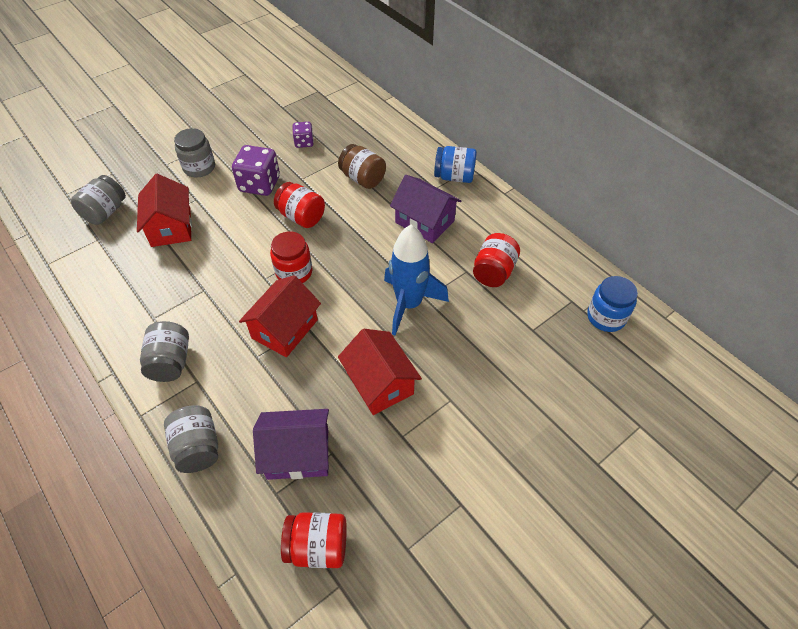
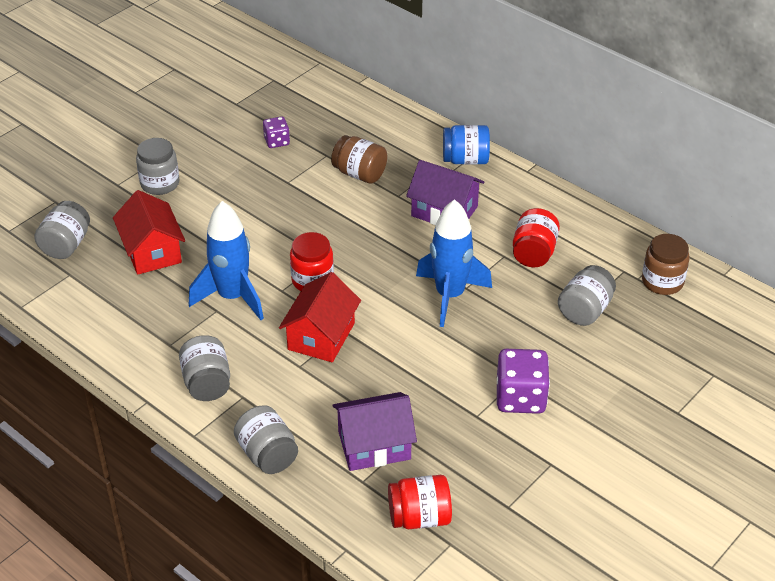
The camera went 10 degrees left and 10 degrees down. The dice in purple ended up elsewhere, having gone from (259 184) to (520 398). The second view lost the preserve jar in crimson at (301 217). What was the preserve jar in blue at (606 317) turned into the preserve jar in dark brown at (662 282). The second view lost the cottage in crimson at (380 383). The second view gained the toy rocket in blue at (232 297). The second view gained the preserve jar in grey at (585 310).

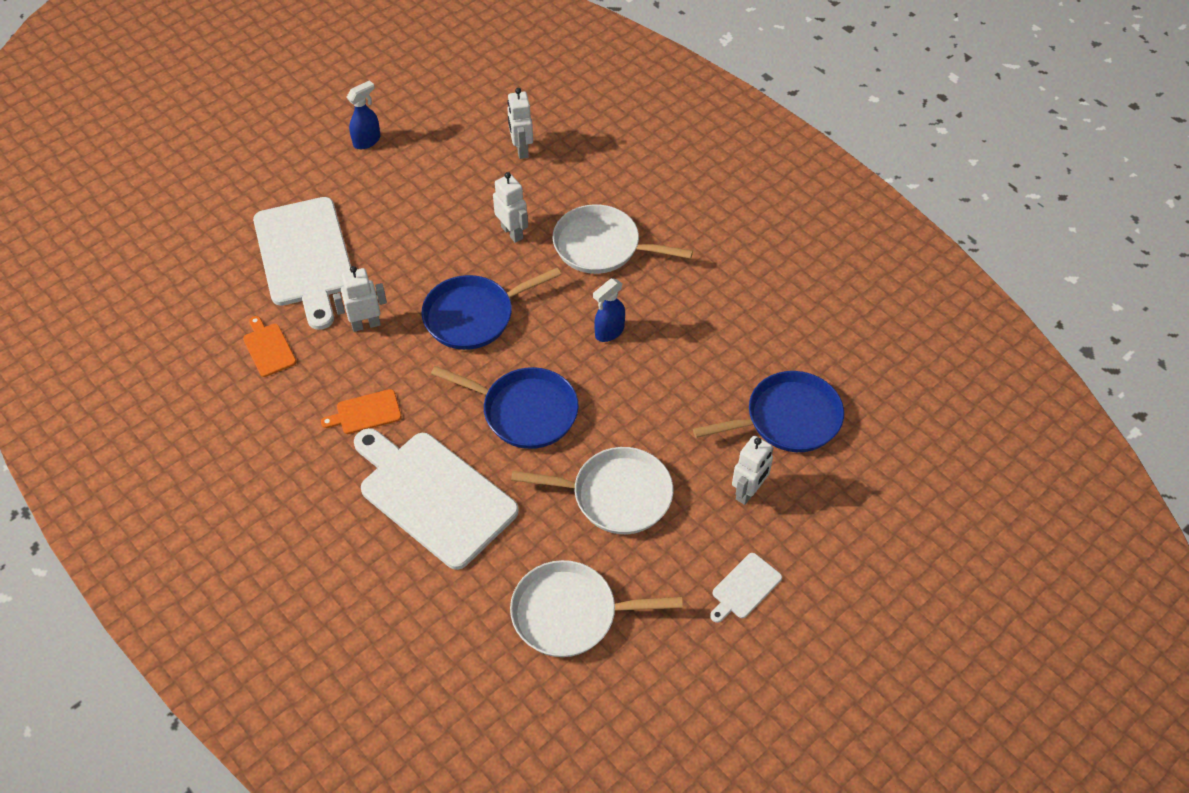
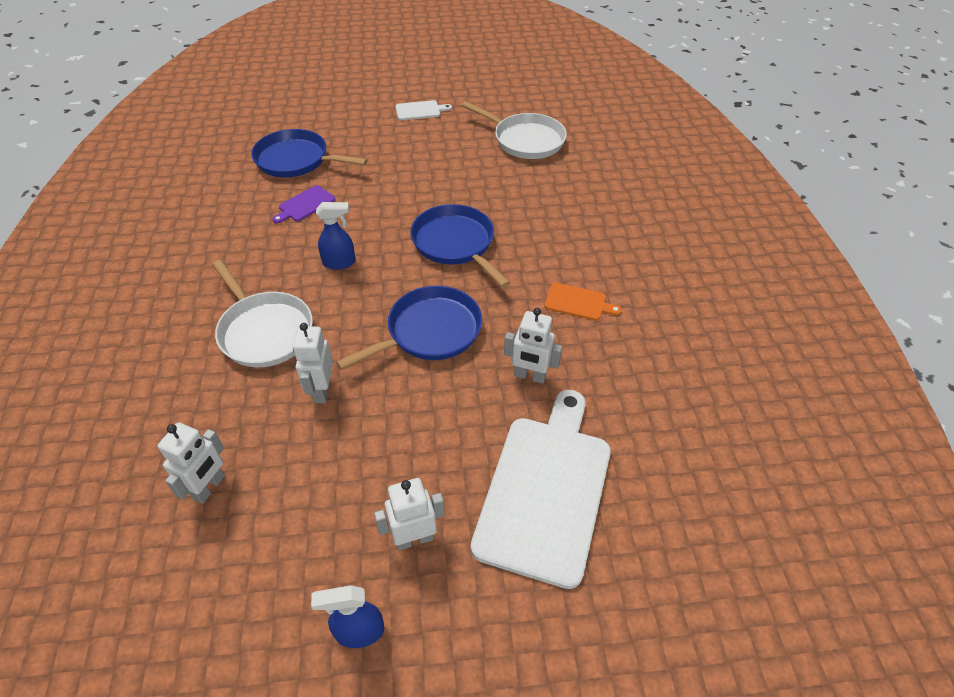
The camera went 145 degrees left and 5 degrees down. The pan in blue at (473 316) ended up facing another way, 45 degrees counterclockwise from before. The second view lost the chopping board in bright orange at (268 348). The second view lost the chopping board in snow-white at (433 495). The robot figure in snow-white ended up elsewhere, having gone from (748 492) to (414 538). The second view lost the pan in snow-white at (616 495). The second view gained the chopping board in purple at (305 205).

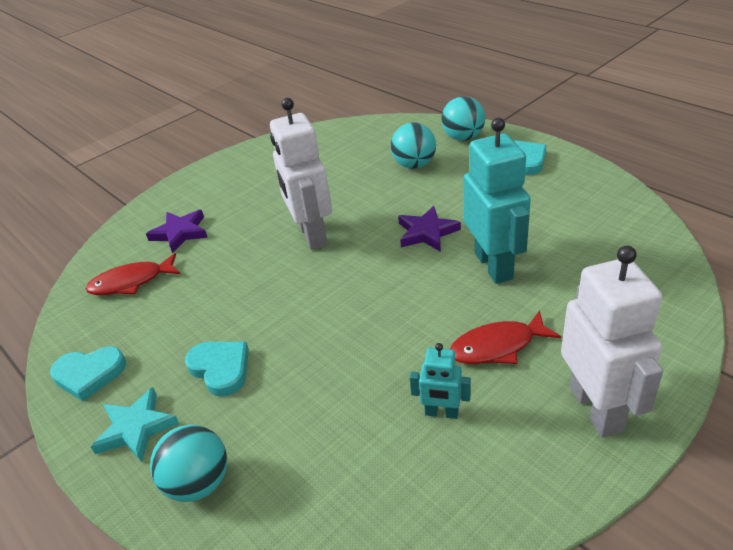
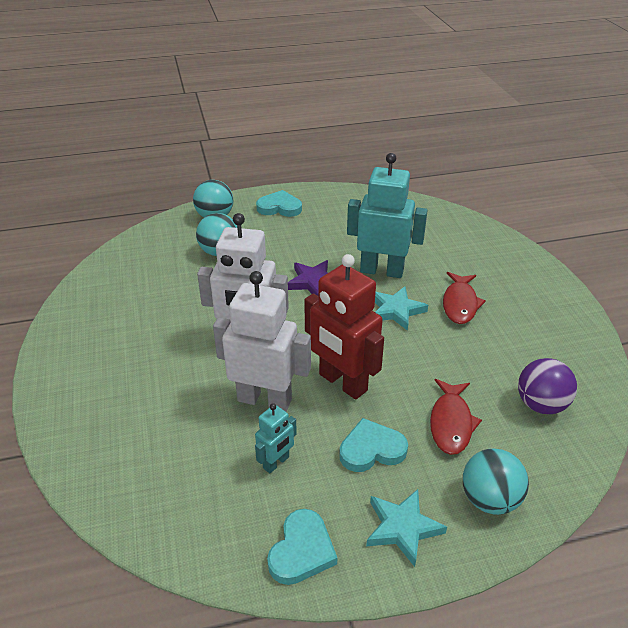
The camera went 65 degrees left and 0 degrees up. The second view lost the star in purple at (180 233). The robot figure in snow-white ended up elsewhere, having gone from (596 408) to (265 400). The toy fish in crimson ended up elsewhere, having gone from (131 282) to (451 423). The robot figure in turquoise ended up elsewhere, having gone from (441 413) to (276 463). The second view gained the robot figure in crimson at (342 383). The second view gained the star in turquoise at (396 310). The second view gained the play ball in purple at (541 405).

----------------------------------------

About this exercise -
Print all the material above verbatim and omit its pictures.

Task output -
The camera went 10 degrees left and 10 degrees down. The dice in purple ended up elsewhere, having gone from (259 184) to (520 398). The second view lost the preserve jar in crimson at (301 217). What was the preserve jar in blue at (606 317) turned into the preserve jar in dark brown at (662 282). The second view lost the cottage in crimson at (380 383). The second view gained the toy rocket in blue at (232 297). The second view gained the preserve jar in grey at (585 310).

The camera went 145 degrees left and 5 degrees down. The pan in blue at (473 316) ended up facing another way, 45 degrees counterclockwise from before. The second view lost the chopping board in bright orange at (268 348). The second view lost the chopping board in snow-white at (433 495). The robot figure in snow-white ended up elsewhere, having gone from (748 492) to (414 538). The second view lost the pan in snow-white at (616 495). The second view gained the chopping board in purple at (305 205).

The camera went 65 degrees left and 0 degrees up. The second view lost the star in purple at (180 233). The robot figure in snow-white ended up elsewhere, having gone from (596 408) to (265 400). The toy fish in crimson ended up elsewhere, having gone from (131 282) to (451 423). The robot figure in turquoise ended up elsewhere, having gone from (441 413) to (276 463). The second view gained the robot figure in crimson at (342 383). The second view gained the star in turquoise at (396 310). The second view gained the play ball in purple at (541 405).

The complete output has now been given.